Input data:
= = =
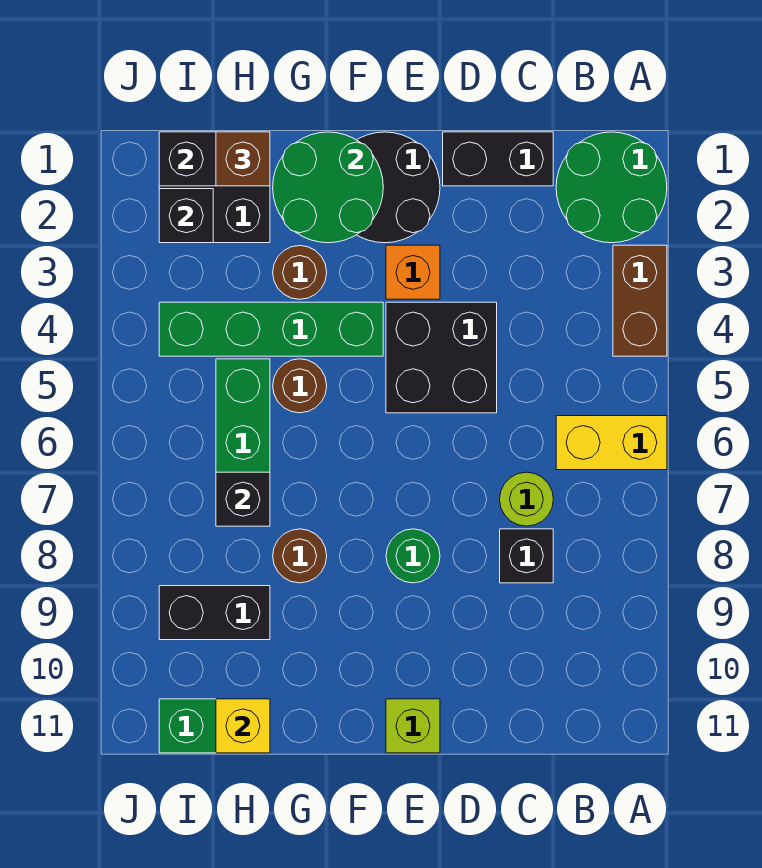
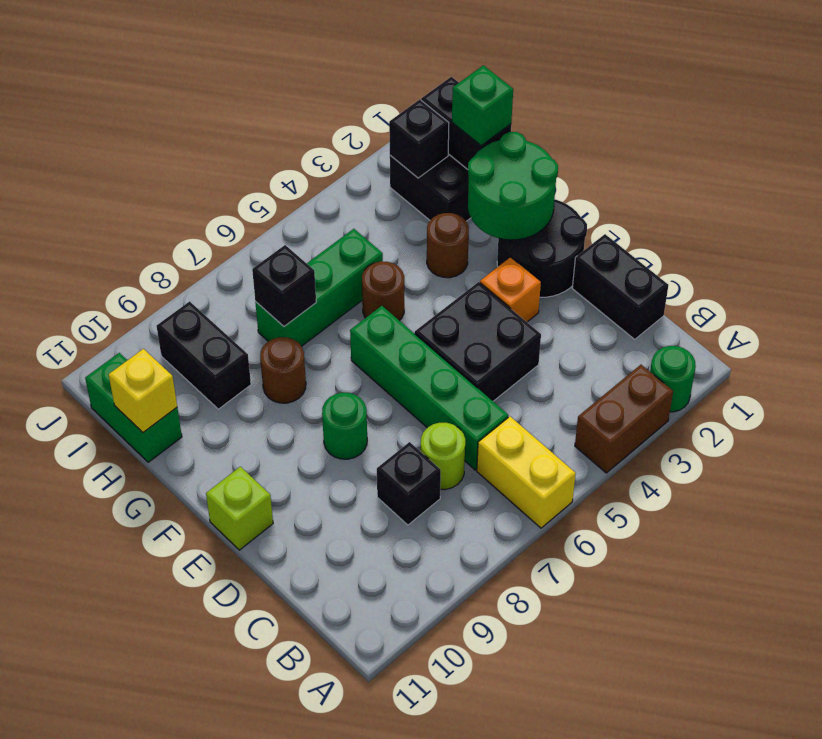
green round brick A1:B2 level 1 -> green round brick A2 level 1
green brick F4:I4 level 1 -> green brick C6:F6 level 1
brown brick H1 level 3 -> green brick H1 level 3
= = =
Prompt: Set down exactly the lines of the material above from the one with "green brick F4:I4" through the end. Include both ends and nothing else.

Answer box:
green brick F4:I4 level 1 -> green brick C6:F6 level 1
brown brick H1 level 3 -> green brick H1 level 3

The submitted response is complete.